◆ **Input**:
:::::

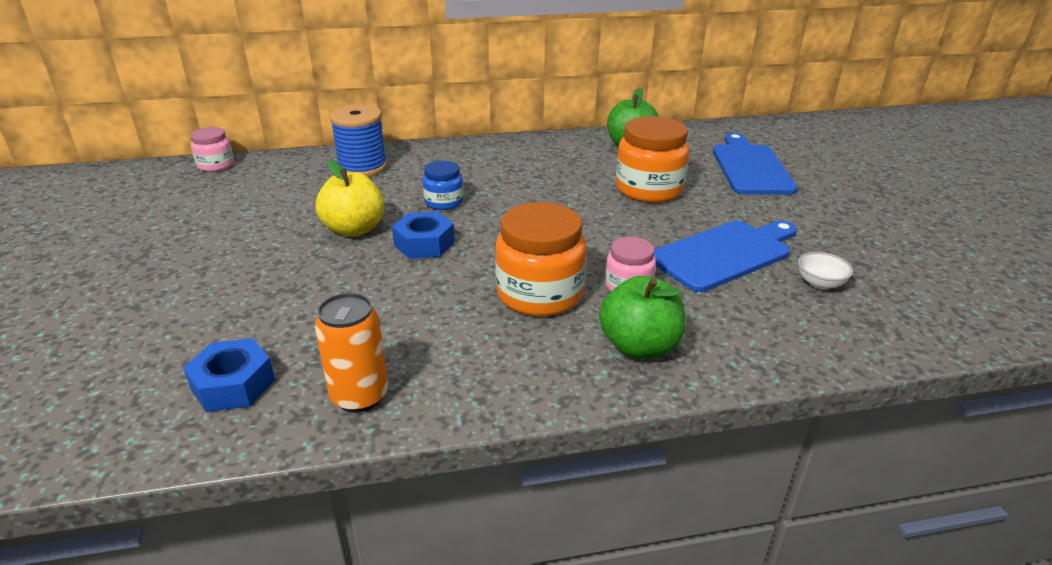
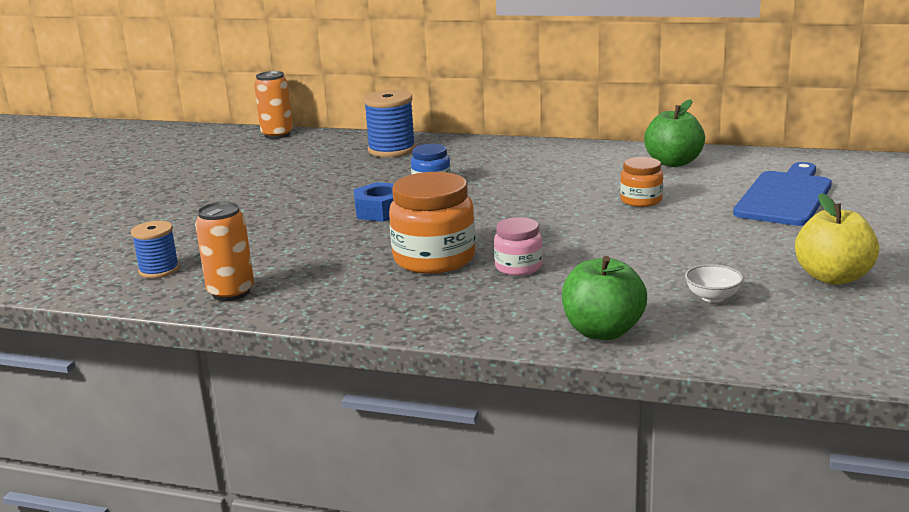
camera: 30 degrees right, 10 degrees down
(216, 165) = (277, 134): pink jar -> orange can
(233, 385) = (159, 270): blue nut -> blue spool
(354, 229) = (336, 193): yellow apple -> yellow apple (833, 277)
(639, 346) = (473, 306): green apple -> green apple (603, 331)
(648, 189) = (641, 200): orange jar -> orange jar, size x0.56
(725, 254) = (646, 260): blue cutting board -> none

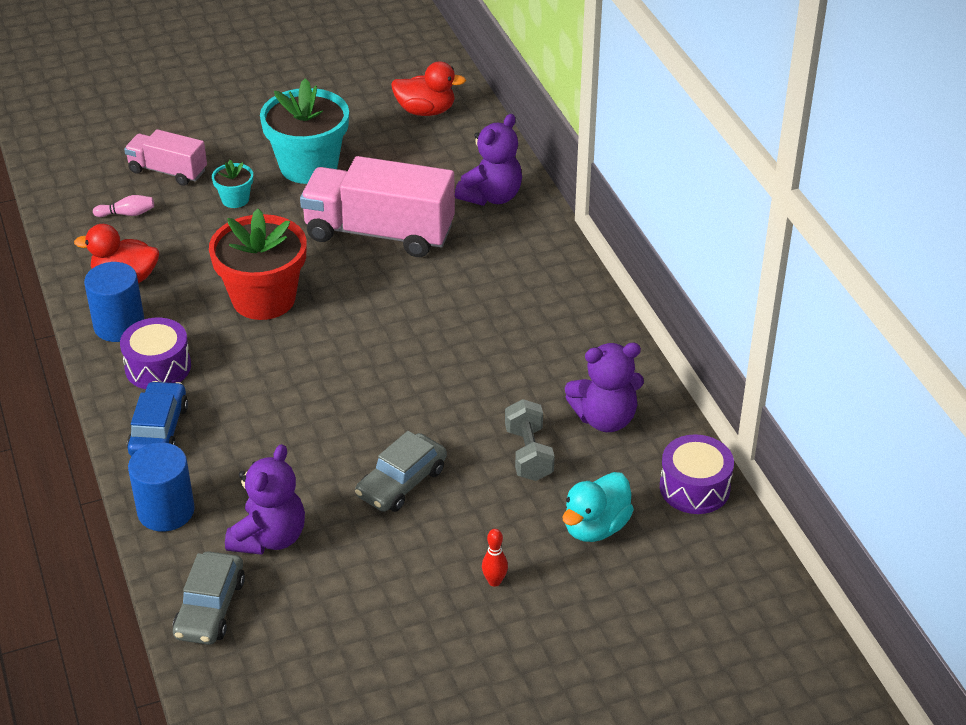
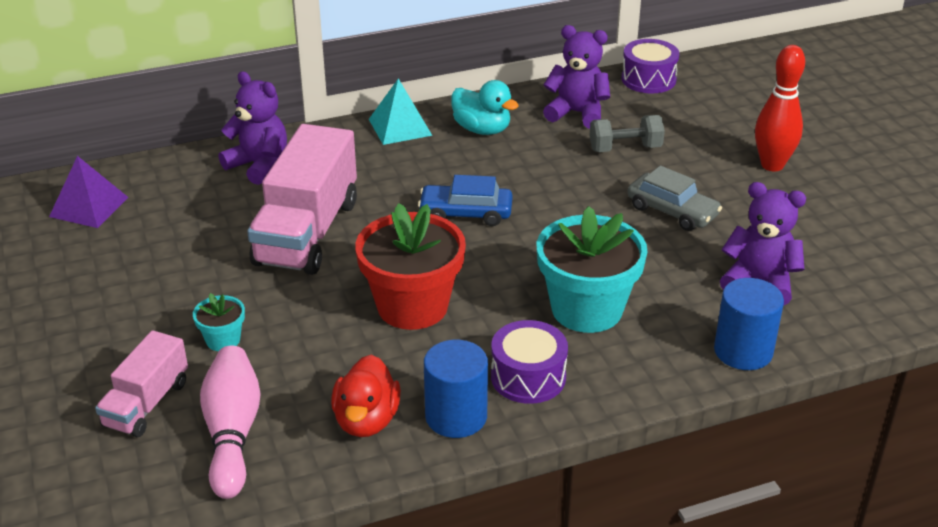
camera: 90 degrees left, 5 degrees down
(127, 214) = (232, 433): pink bowling pin -> pink bowling pin, size x2.14
(159, 430) = (628, 367): blue car -> blue car (466, 213)
(210, 608) = (855, 312): grey car -> none
(309, 166) = (170, 286): turquoise flower pot -> turquoise flower pot (587, 309)
(426, 111) = (89, 206): red duck -> purple pyramid
(494, 581) = (772, 165): red bowling pin -> red bowling pin, size x2.14
(566, 283) = (400, 127): none -> turquoise pyramid
(595, 527) = (700, 120): turquoise duck -> turquoise duck (482, 129)
(605, 418) = (577, 113): purple teddy bear -> purple teddy bear turned 60 degrees counterclockwise

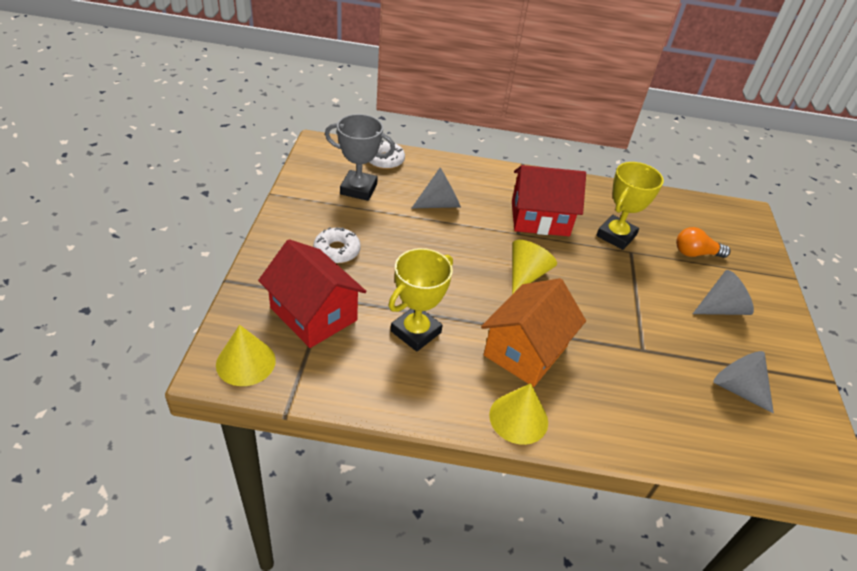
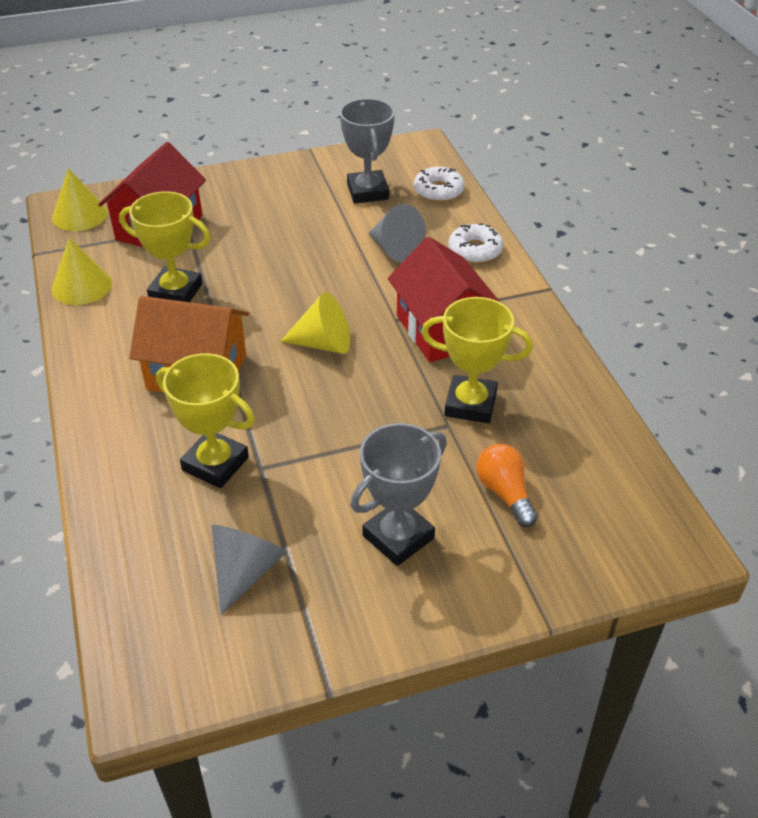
camera: 70 degrees right, 0 degrees up
(337, 250) = (257, 211): white donut -> white donut (475, 250)
(518, 418) = (98, 389): yellow cone -> yellow cone (81, 286)
(632, 372) = (215, 464): none -> yellow trophy
(721, 308) = (398, 537): grey cone -> grey trophy

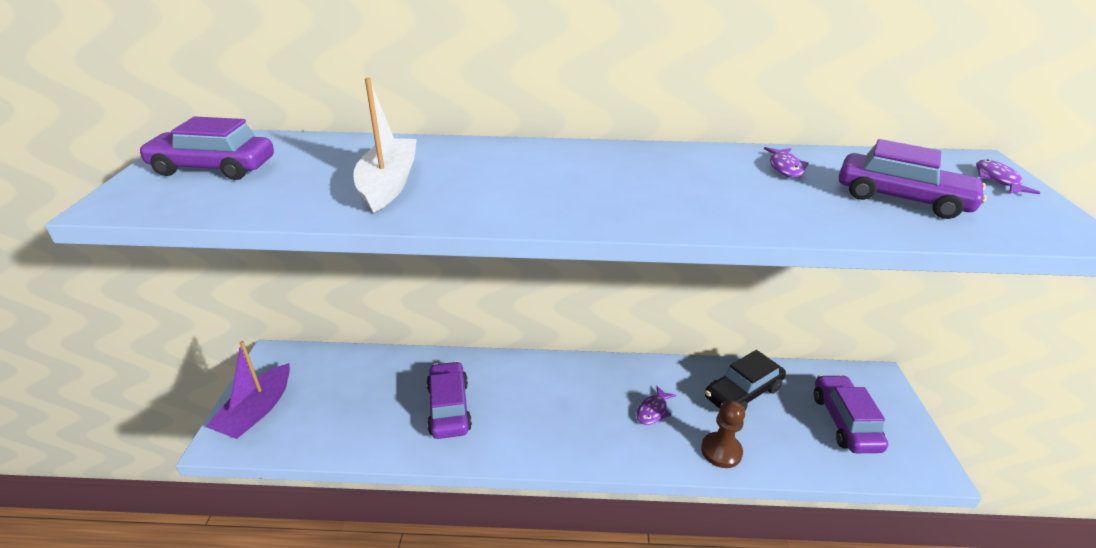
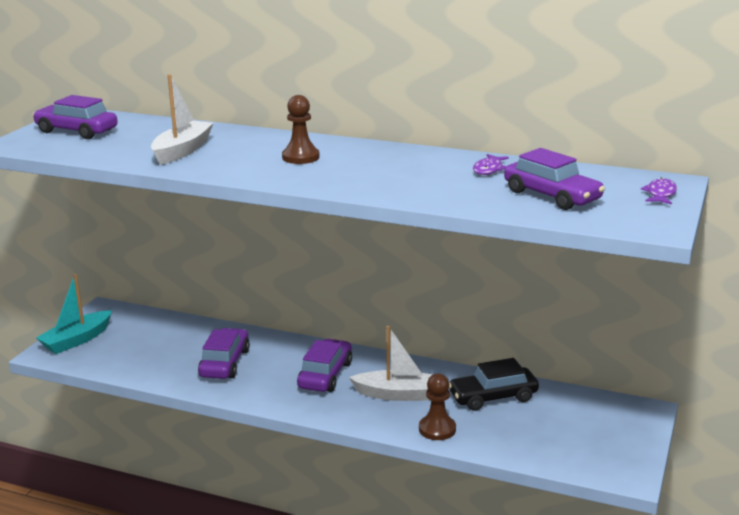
camera: 20 degrees right, 10 degrees down
(256, 410) = (77, 340): purple boat -> turquoise boat
(553, 176) = (300, 157): none -> brown pawn
(653, 411) = (398, 394): purple fish -> white boat
(844, 422) = (574, 432): purple car -> purple car (325, 375)

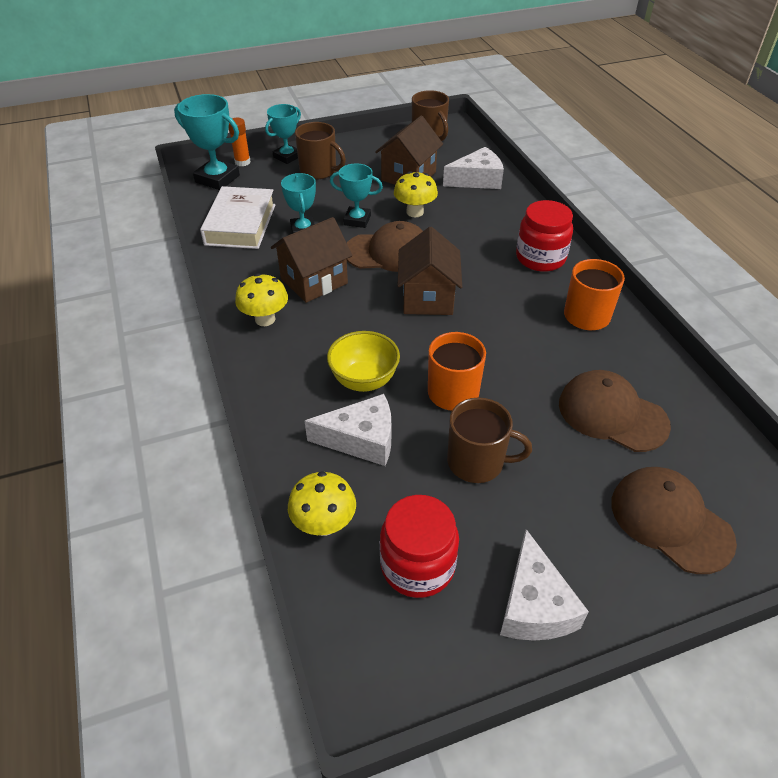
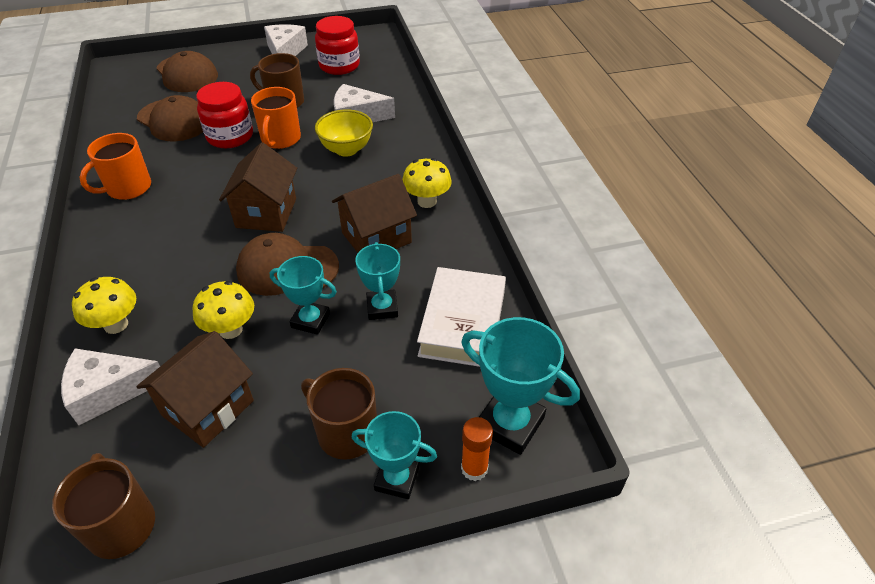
camera: 175 degrees left, 0 degrees up
(287, 157) = (396, 479): turquoise trophy -> turquoise trophy turned 60 degrees clockwise
(324, 524) = (388, 82): yellow mushroom -> yellow mushroom (116, 324)
(540, 258) = (122, 250): red jar -> red jar (230, 136)

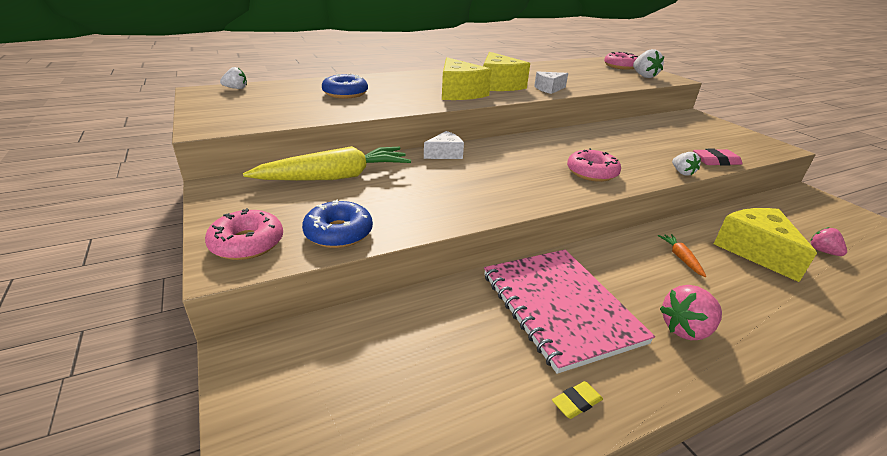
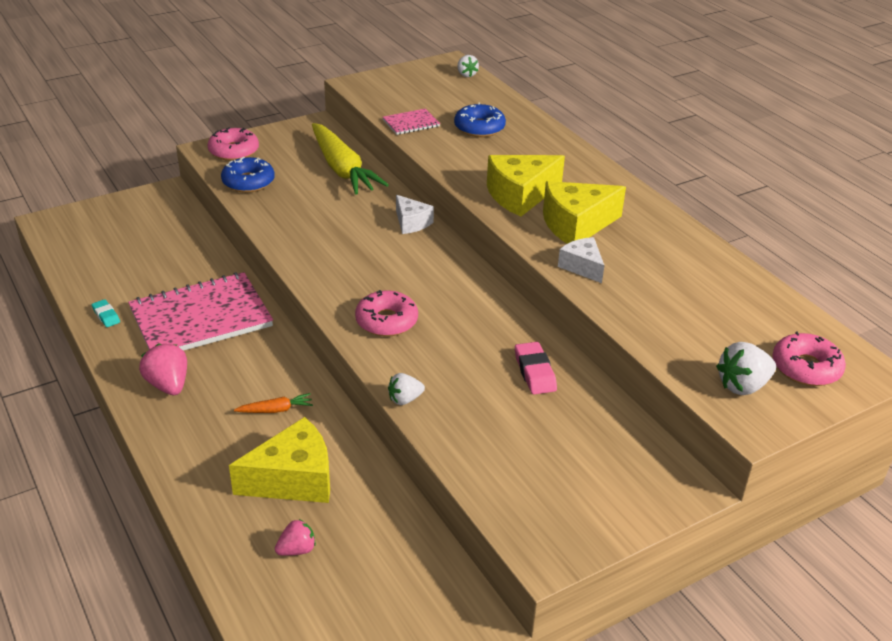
camera: 85 degrees right, 5 degrees up
(321, 113) = (411, 123): none -> pink notebook
(576, 402) = (106, 316): yellow eraser -> turquoise eraser
(715, 161) = (454, 446): pink eraser -> pink eraser (534, 372)

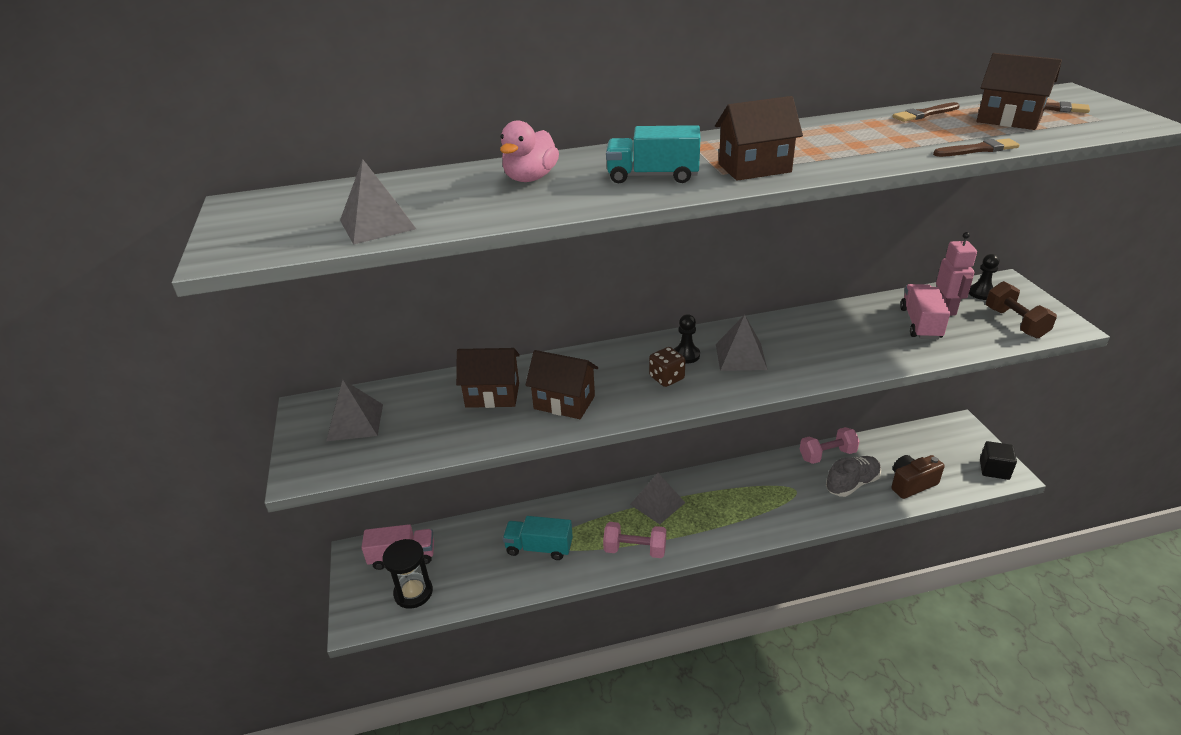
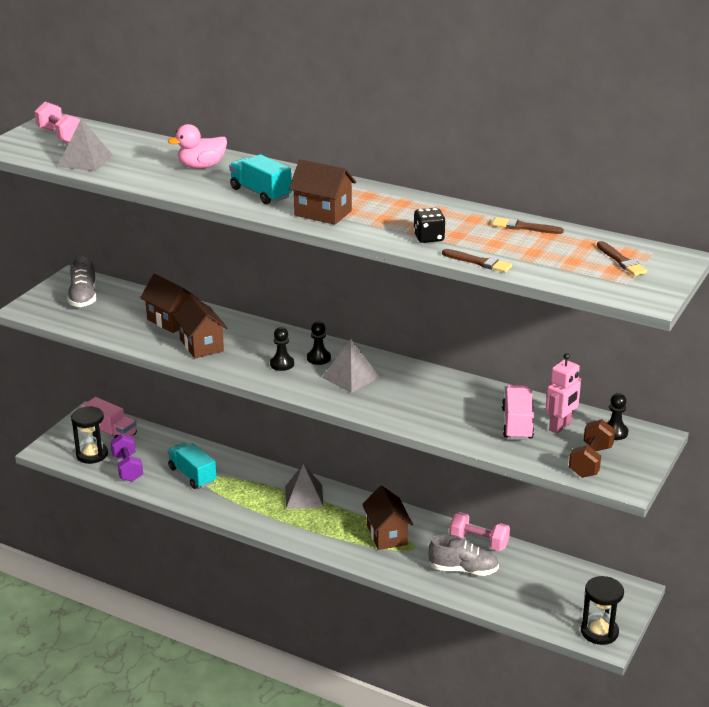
camera: 40 degrees right, 5 degrees down
(355, 422) = (83, 297): grey pyramid -> grey shoe
(468, 582) = (127, 468): none -> purple dumbbell
(635, 550) = (247, 512): pink dumbbell -> pink dumbbell (60, 136)
(666, 378) = (282, 364): brown dice -> black pawn
(890, 149) = (428, 238): none -> black dice
(911, 484) = (510, 598): brown camera -> none
(920, 323) = (517, 424): pink truck -> pink truck turned 45 degrees counterclockwise
(994, 469) = (599, 632): black cube -> black hourglass
(1008, 120) = (565, 255): brown house -> brown house (387, 535)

:::::

◆ **What you have to do**: Range to print from the listing above: from the line with "(233, 385) = (159, 270): blue" up to and including the line with "(595, 527) = (700, 120): turquoise". Please print those lines exactly, with no pictures and nothing more.

◆ **Exercise output**:
(233, 385) = (159, 270): blue nut -> blue spool
(354, 229) = (336, 193): yellow apple -> yellow apple (833, 277)
(639, 346) = (473, 306): green apple -> green apple (603, 331)
(648, 189) = (641, 200): orange jar -> orange jar, size x0.56
(725, 254) = (646, 260): blue cutting board -> none

camera: 90 degrees left, 5 degrees down
(127, 214) = (232, 433): pink bowling pin -> pink bowling pin, size x2.14
(159, 430) = (628, 367): blue car -> blue car (466, 213)
(210, 608) = (855, 312): grey car -> none
(309, 166) = (170, 286): turquoise flower pot -> turquoise flower pot (587, 309)
(426, 111) = (89, 206): red duck -> purple pyramid
(494, 581) = (772, 165): red bowling pin -> red bowling pin, size x2.14
(566, 283) = (400, 127): none -> turquoise pyramid
(595, 527) = (700, 120): turquoise duck -> turquoise duck (482, 129)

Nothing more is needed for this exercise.